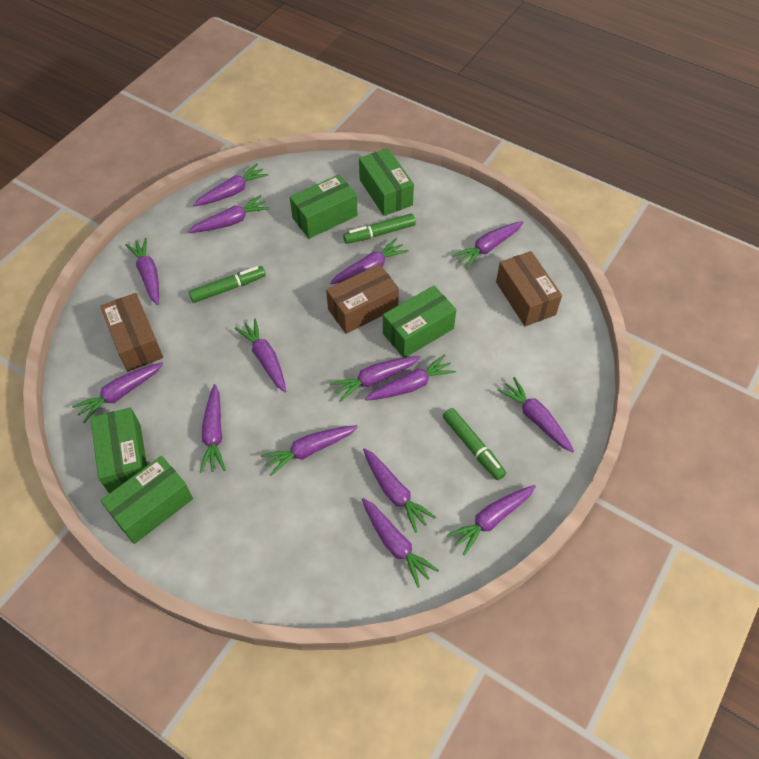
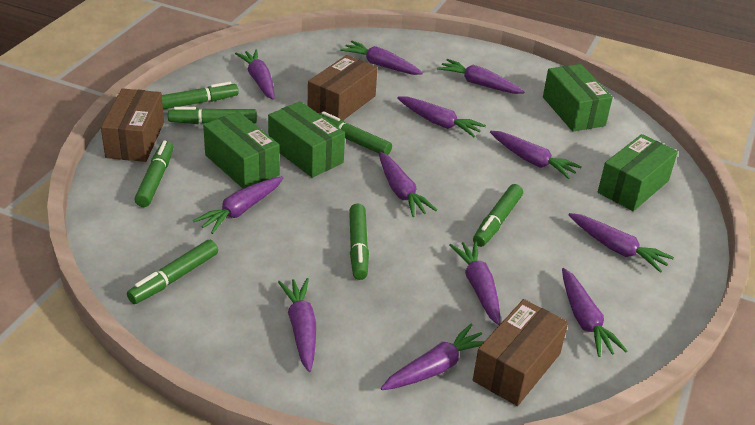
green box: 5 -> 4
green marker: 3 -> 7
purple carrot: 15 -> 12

* * *

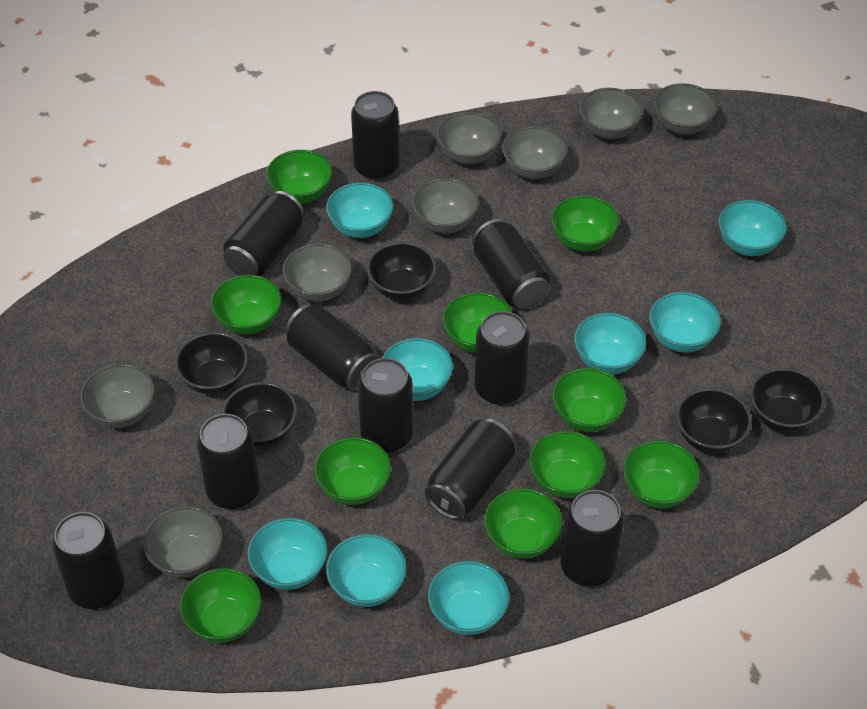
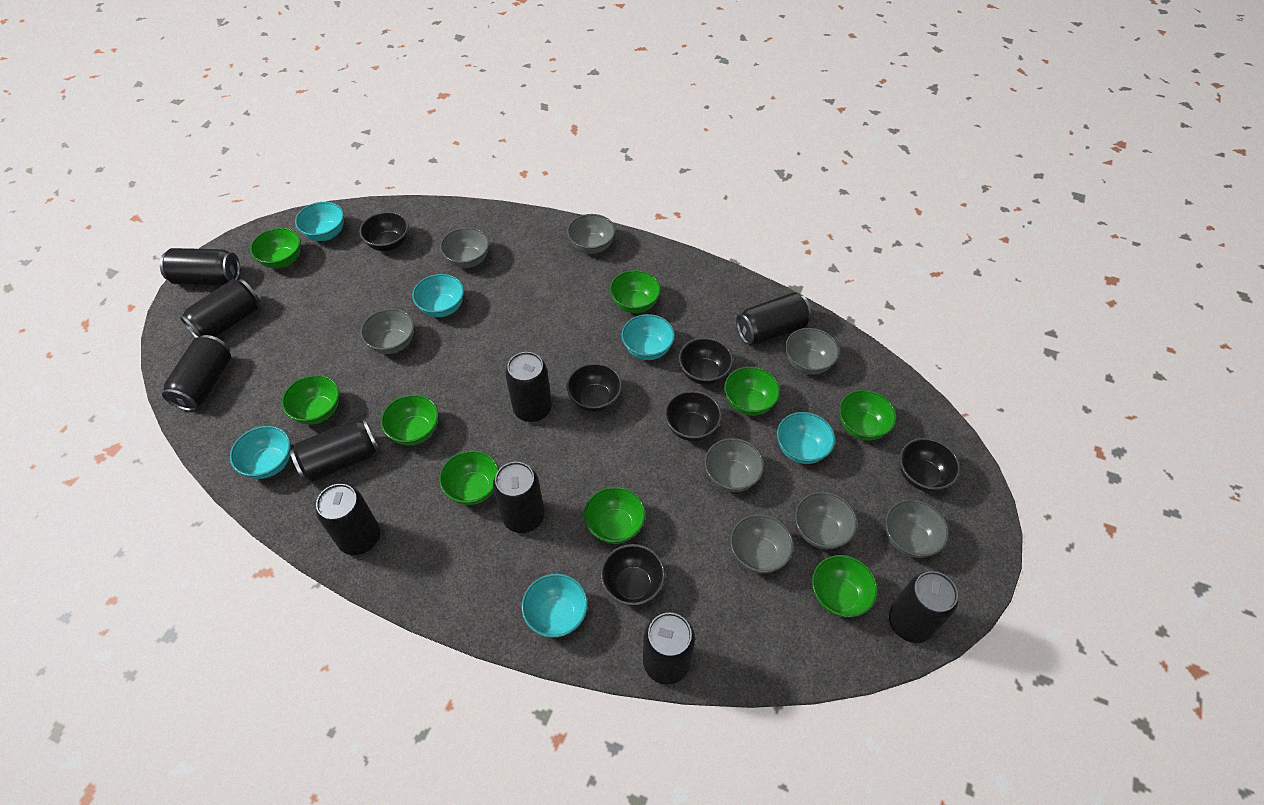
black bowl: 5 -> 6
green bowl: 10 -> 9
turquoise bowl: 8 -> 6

PROMPT ▸
Retrieve each line of the data in which the word "bowl" can be found.

RESULT OF THE EXERCISE ▸
black bowl: 5 -> 6
green bowl: 10 -> 9
turquoise bowl: 8 -> 6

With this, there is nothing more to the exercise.